[[ Data for this task, beginning ]]

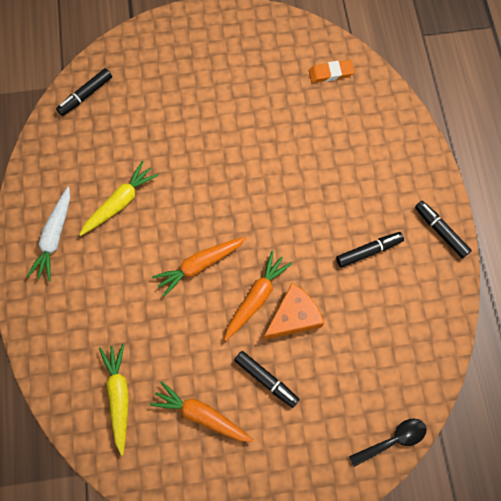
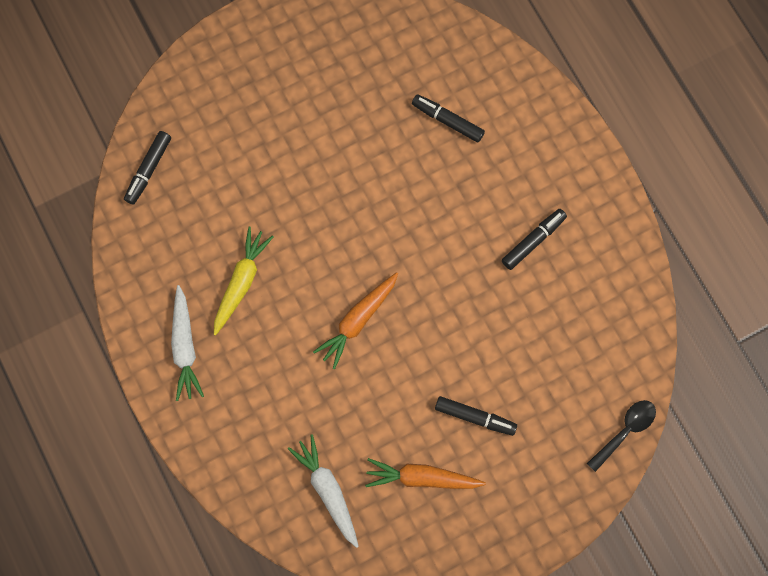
camera: 20 degrees left, 5 degrees up
yellow carrot [99,344,129,456] -> white carrot [288,434,359,548]
orange carrot [224,251,292,341] -> none
orange cheese [263,283,324,340] -> none
orange eraser [309,60,355,83] -> none
black marker [415,201,472,259] -> black marker moved to [412,94,485,143]

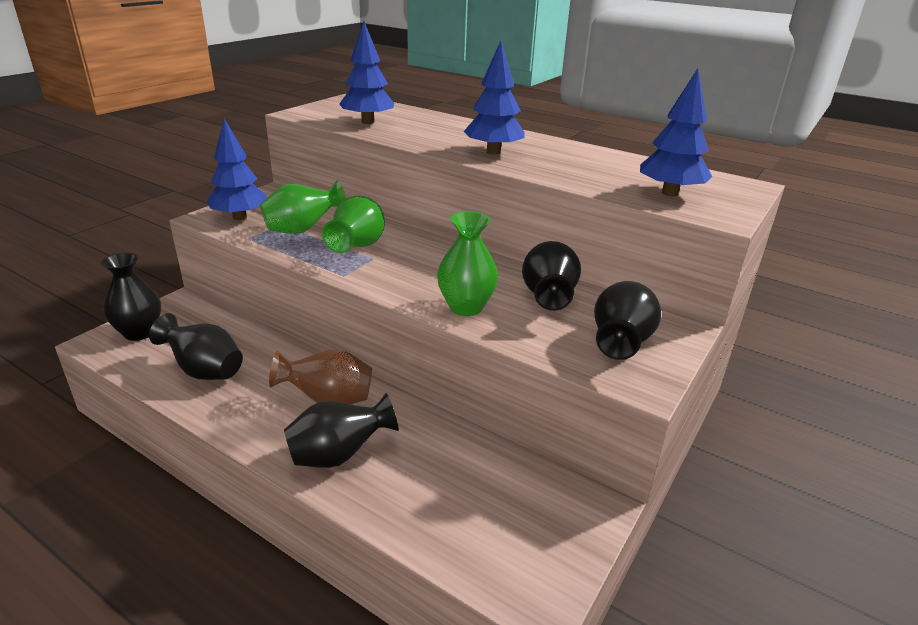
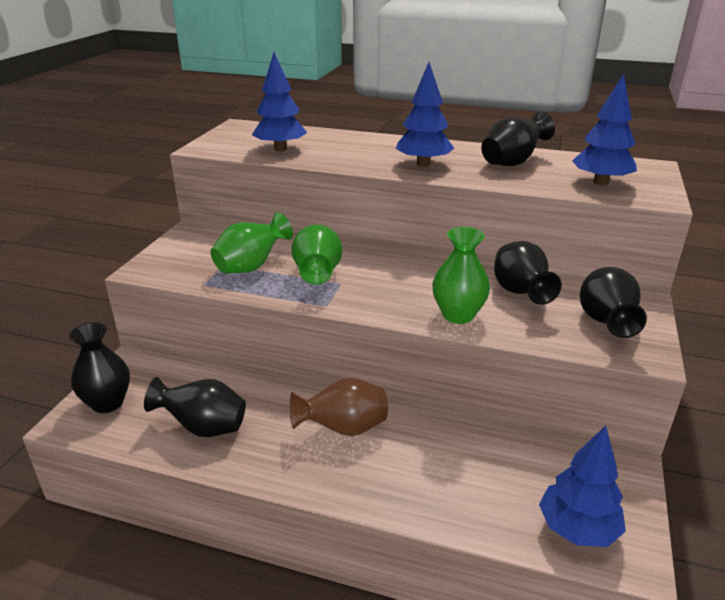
camera: 15 degrees left, 0 degrees up
blue tree [206,119,267,220] -> blue tree moved to [539,425,626,547]
black vase [284,393,399,468] -> black vase moved to [481,112,555,166]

[[ Data for this task, end ]]

What is needed is a word-for-word restatement of the entries, minus any pictures.

camera: 20 degrees left, 5 degrees up
yellow carrot [99,344,129,456] -> white carrot [288,434,359,548]
orange carrot [224,251,292,341] -> none
orange cheese [263,283,324,340] -> none
orange eraser [309,60,355,83] -> none
black marker [415,201,472,259] -> black marker moved to [412,94,485,143]

camera: 15 degrees left, 0 degrees up
blue tree [206,119,267,220] -> blue tree moved to [539,425,626,547]
black vase [284,393,399,468] -> black vase moved to [481,112,555,166]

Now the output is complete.